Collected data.
•••

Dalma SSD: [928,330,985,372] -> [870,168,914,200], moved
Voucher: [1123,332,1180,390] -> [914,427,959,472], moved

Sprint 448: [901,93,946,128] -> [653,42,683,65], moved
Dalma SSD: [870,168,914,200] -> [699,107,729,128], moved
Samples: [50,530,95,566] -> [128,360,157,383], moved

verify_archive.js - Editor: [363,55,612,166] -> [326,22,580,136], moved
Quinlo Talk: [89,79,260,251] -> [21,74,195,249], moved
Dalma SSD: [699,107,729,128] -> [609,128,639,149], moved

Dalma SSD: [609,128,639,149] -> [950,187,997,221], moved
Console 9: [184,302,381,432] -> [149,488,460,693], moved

•••

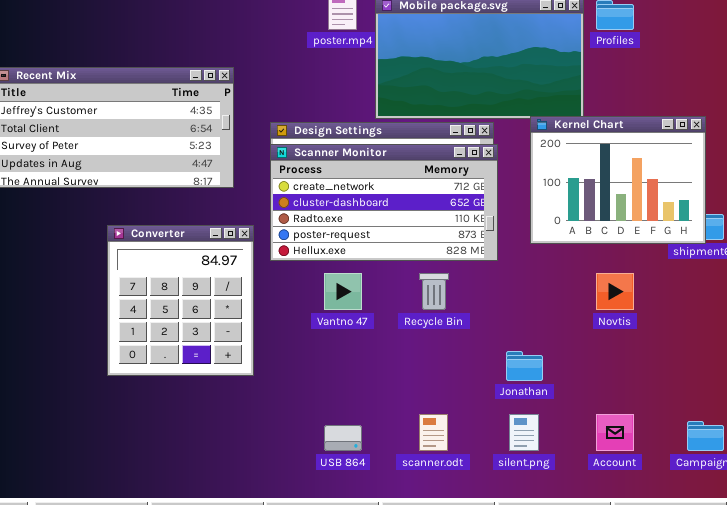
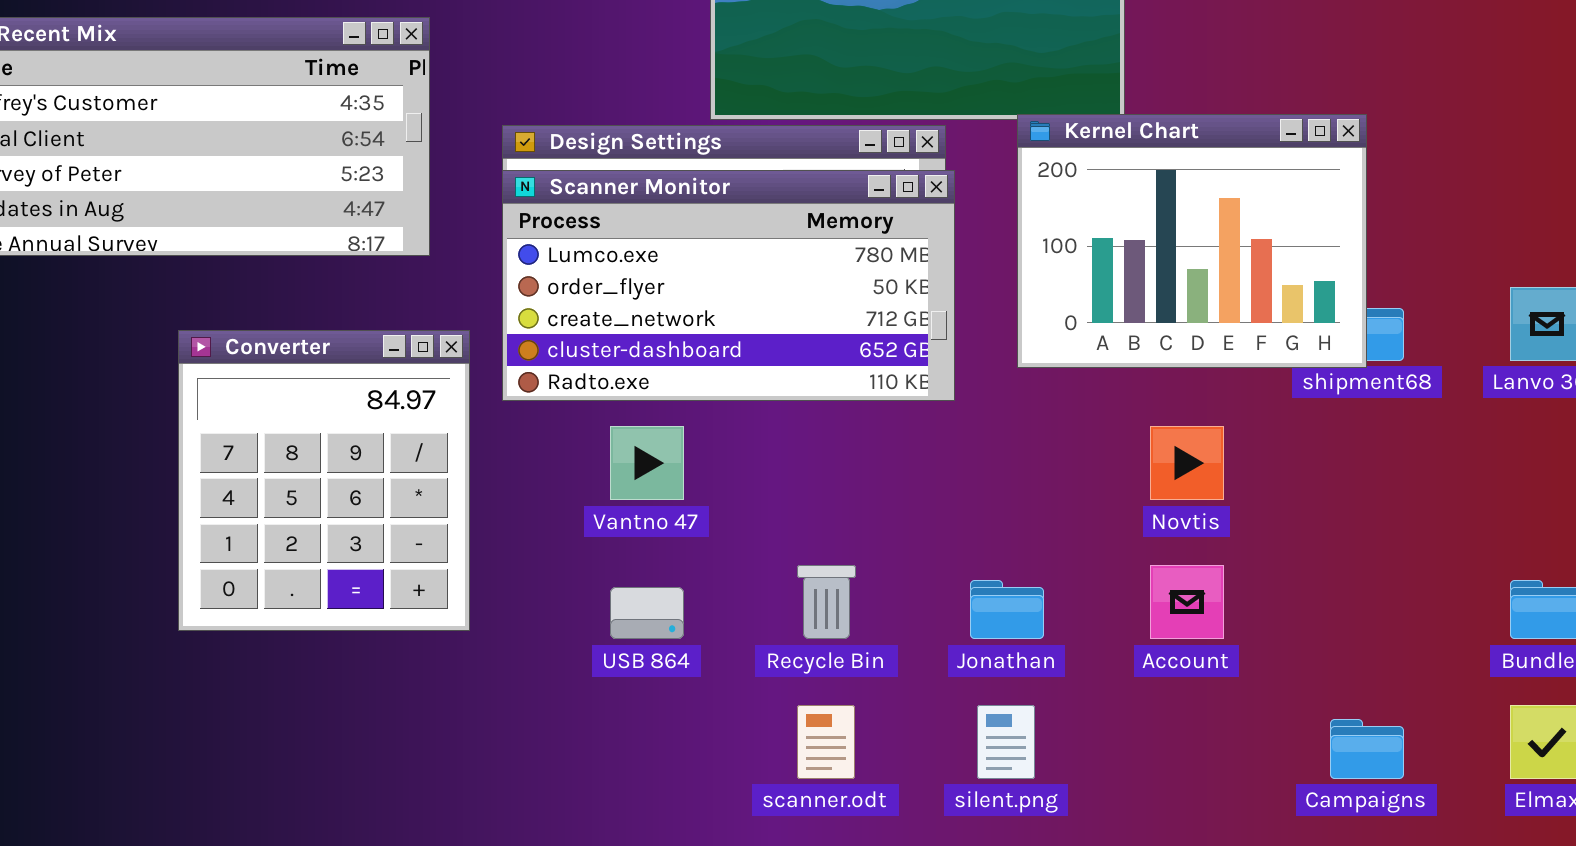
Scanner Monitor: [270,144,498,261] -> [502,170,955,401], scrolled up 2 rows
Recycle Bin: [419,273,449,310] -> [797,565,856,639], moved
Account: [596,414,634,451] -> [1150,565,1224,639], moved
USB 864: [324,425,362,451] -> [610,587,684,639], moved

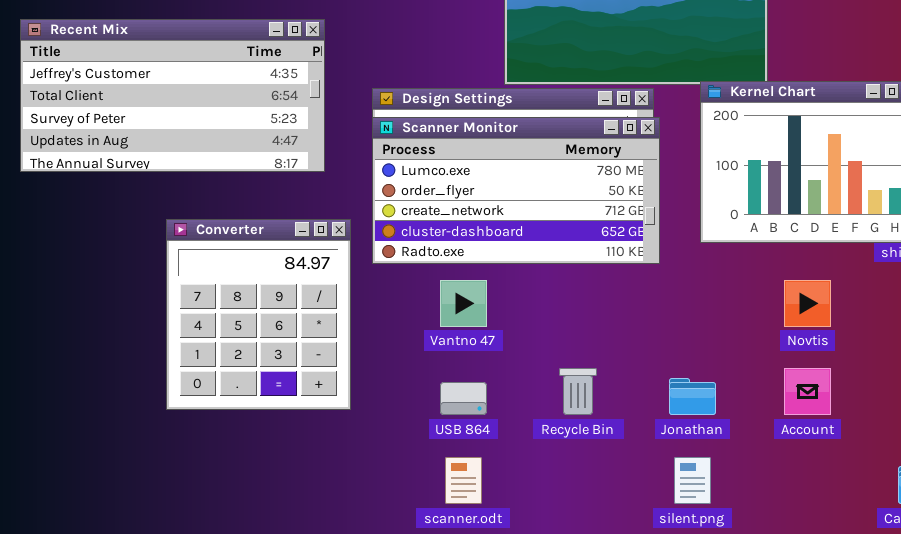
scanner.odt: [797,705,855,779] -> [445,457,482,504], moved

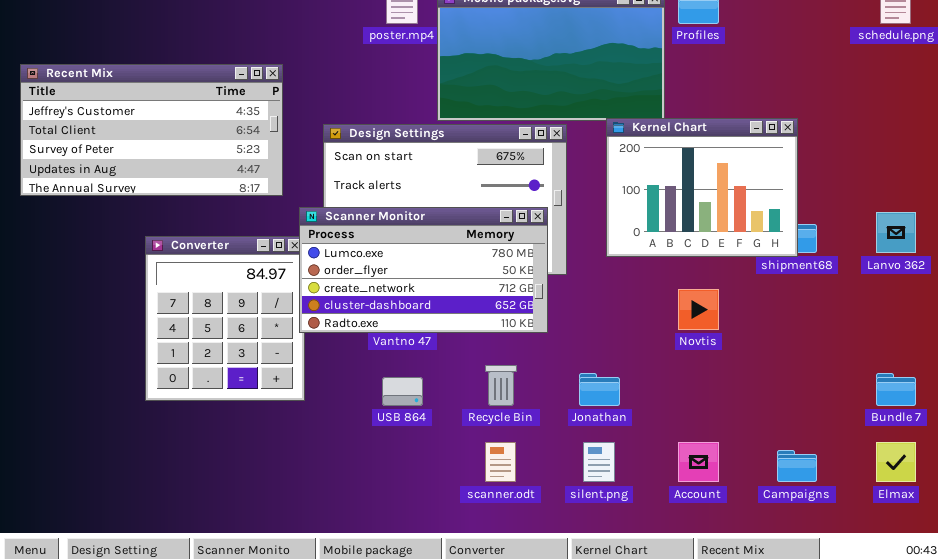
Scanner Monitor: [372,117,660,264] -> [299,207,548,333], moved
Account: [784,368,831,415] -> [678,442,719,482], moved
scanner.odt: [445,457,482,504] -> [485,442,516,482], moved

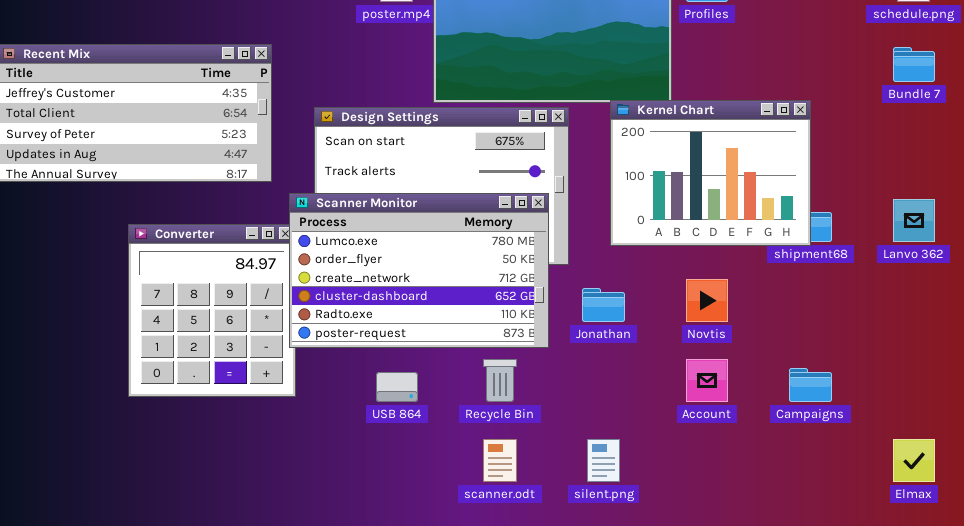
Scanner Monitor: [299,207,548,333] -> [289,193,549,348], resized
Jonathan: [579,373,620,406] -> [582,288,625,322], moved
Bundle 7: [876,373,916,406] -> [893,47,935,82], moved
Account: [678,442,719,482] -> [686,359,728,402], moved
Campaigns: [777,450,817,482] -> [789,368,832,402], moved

•••

Return exactly, and only, the lines above starting at the line that contains "Dalma SSD: [928,330,985,372]" and ending at the line that contains "Console 9: [184,302,381,432]".

RESULT BELOW.
Dalma SSD: [928,330,985,372] -> [870,168,914,200], moved
Voucher: [1123,332,1180,390] -> [914,427,959,472], moved

Sprint 448: [901,93,946,128] -> [653,42,683,65], moved
Dalma SSD: [870,168,914,200] -> [699,107,729,128], moved
Samples: [50,530,95,566] -> [128,360,157,383], moved

verify_archive.js - Editor: [363,55,612,166] -> [326,22,580,136], moved
Quinlo Talk: [89,79,260,251] -> [21,74,195,249], moved
Dalma SSD: [699,107,729,128] -> [609,128,639,149], moved

Dalma SSD: [609,128,639,149] -> [950,187,997,221], moved
Console 9: [184,302,381,432] -> [149,488,460,693], moved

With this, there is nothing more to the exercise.